### Work to be completed
Return every entry exactly as written, with the pictures removed.

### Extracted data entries
★ ★ ★ ★

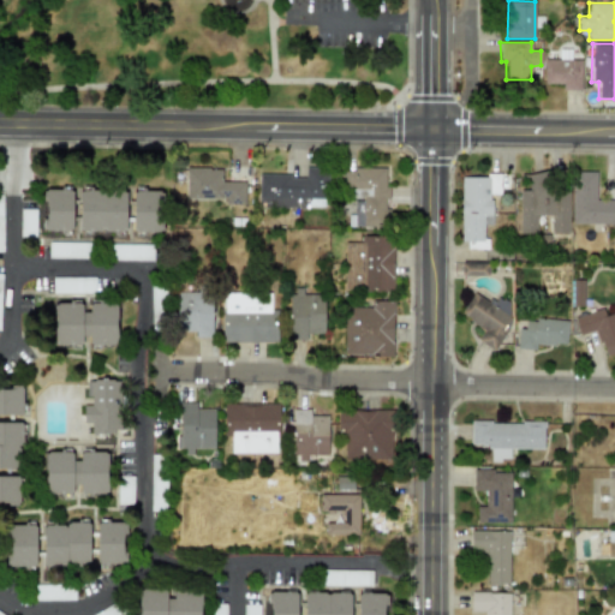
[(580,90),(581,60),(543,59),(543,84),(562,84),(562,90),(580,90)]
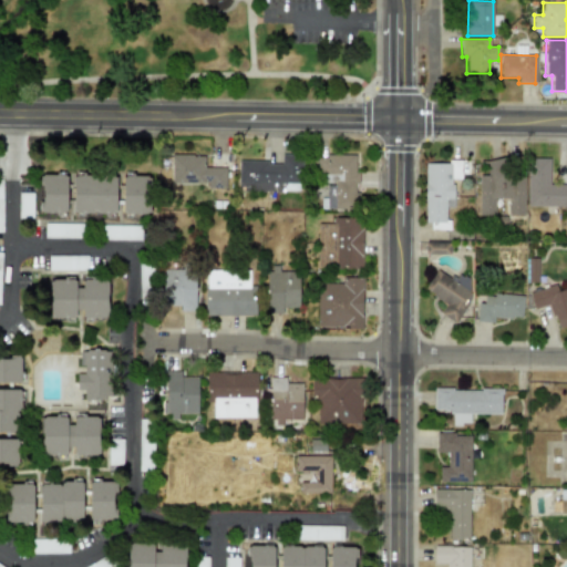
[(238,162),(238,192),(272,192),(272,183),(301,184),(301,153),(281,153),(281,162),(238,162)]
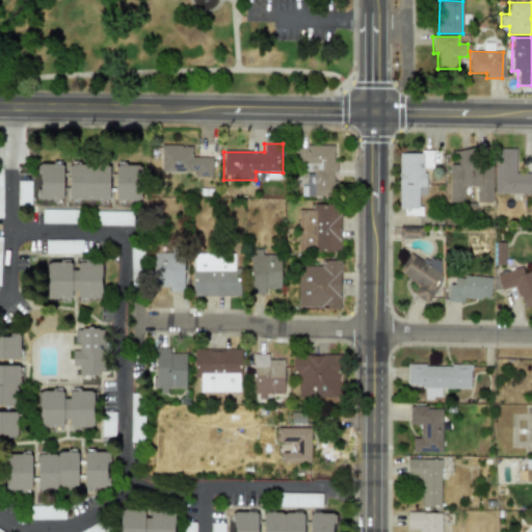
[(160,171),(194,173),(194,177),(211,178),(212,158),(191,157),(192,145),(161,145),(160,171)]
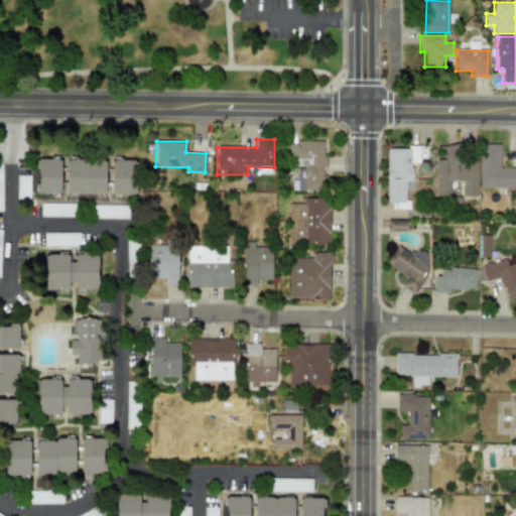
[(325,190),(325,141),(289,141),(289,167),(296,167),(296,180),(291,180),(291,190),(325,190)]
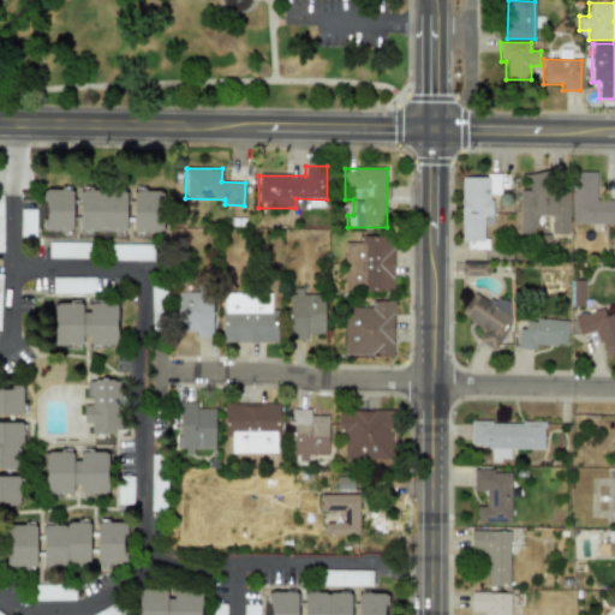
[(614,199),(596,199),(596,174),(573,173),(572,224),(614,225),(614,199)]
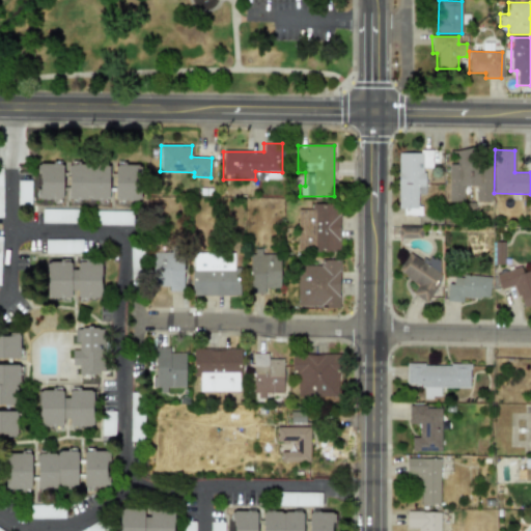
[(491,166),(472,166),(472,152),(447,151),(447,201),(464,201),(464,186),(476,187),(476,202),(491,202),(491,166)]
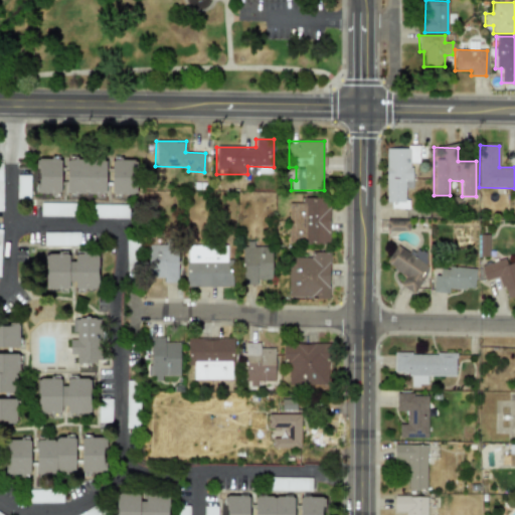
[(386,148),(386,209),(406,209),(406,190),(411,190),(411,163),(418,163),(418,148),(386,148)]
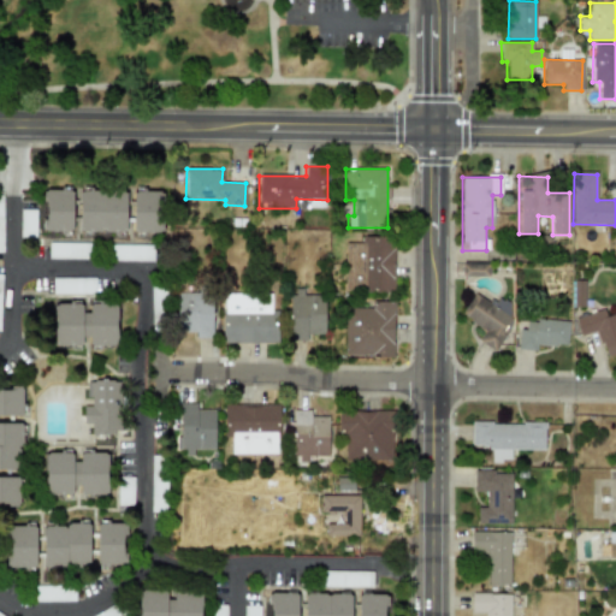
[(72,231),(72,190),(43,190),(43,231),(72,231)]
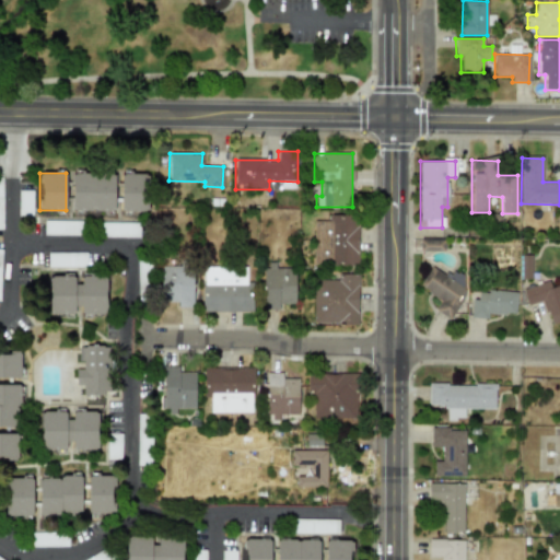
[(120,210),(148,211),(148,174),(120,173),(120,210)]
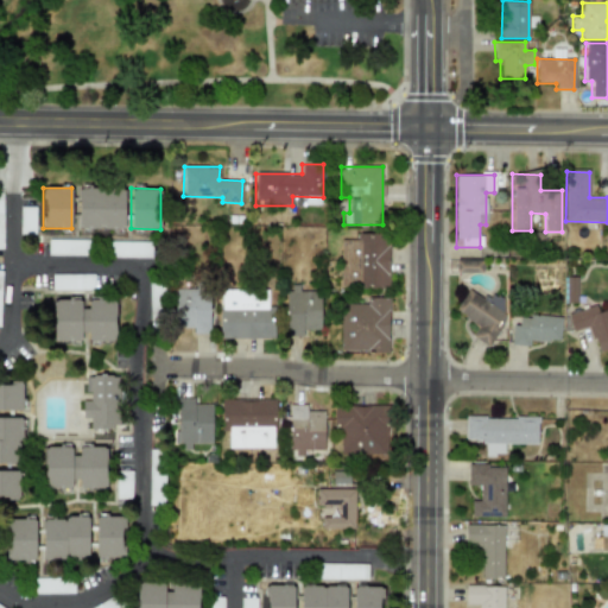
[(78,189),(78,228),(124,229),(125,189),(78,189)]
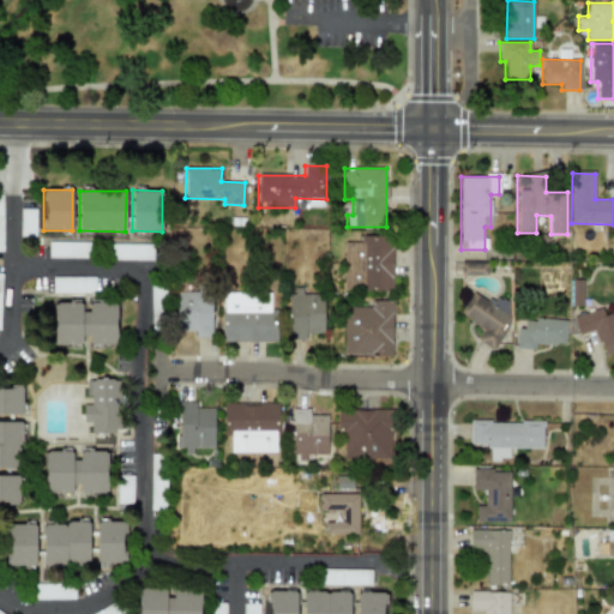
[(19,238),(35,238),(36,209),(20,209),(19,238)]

★ ★ ★ ★

### Result of this task
[(580,90),(581,60),(543,59),(543,84),(562,84),(562,90),(580,90)]
[(238,162),(238,192),(272,192),(272,183),(301,184),(301,153),(281,153),(281,162),(238,162)]
[(160,171),(194,173),(194,177),(211,178),(212,158),(191,157),(192,145),(161,145),(160,171)]
[(325,190),(325,141),(289,141),(289,167),(296,167),(296,180),(291,180),(291,190),(325,190)]
[(614,199),(596,199),(596,174),(573,173),(572,224),(614,225),(614,199)]
[(491,166),(472,166),(472,152),(447,151),(447,201),(464,201),(464,186),(476,187),(476,202),(491,202),(491,166)]
[(386,148),(386,209),(406,209),(406,190),(411,190),(411,163),(418,163),(418,148),(386,148)]
[(72,231),(72,190),(43,190),(43,231),(72,231)]
[(120,210),(148,211),(148,174),(120,173),(120,210)]
[(78,189),(78,228),(124,229),(125,189),(78,189)]
[(19,238),(35,238),(36,209),(20,209),(19,238)]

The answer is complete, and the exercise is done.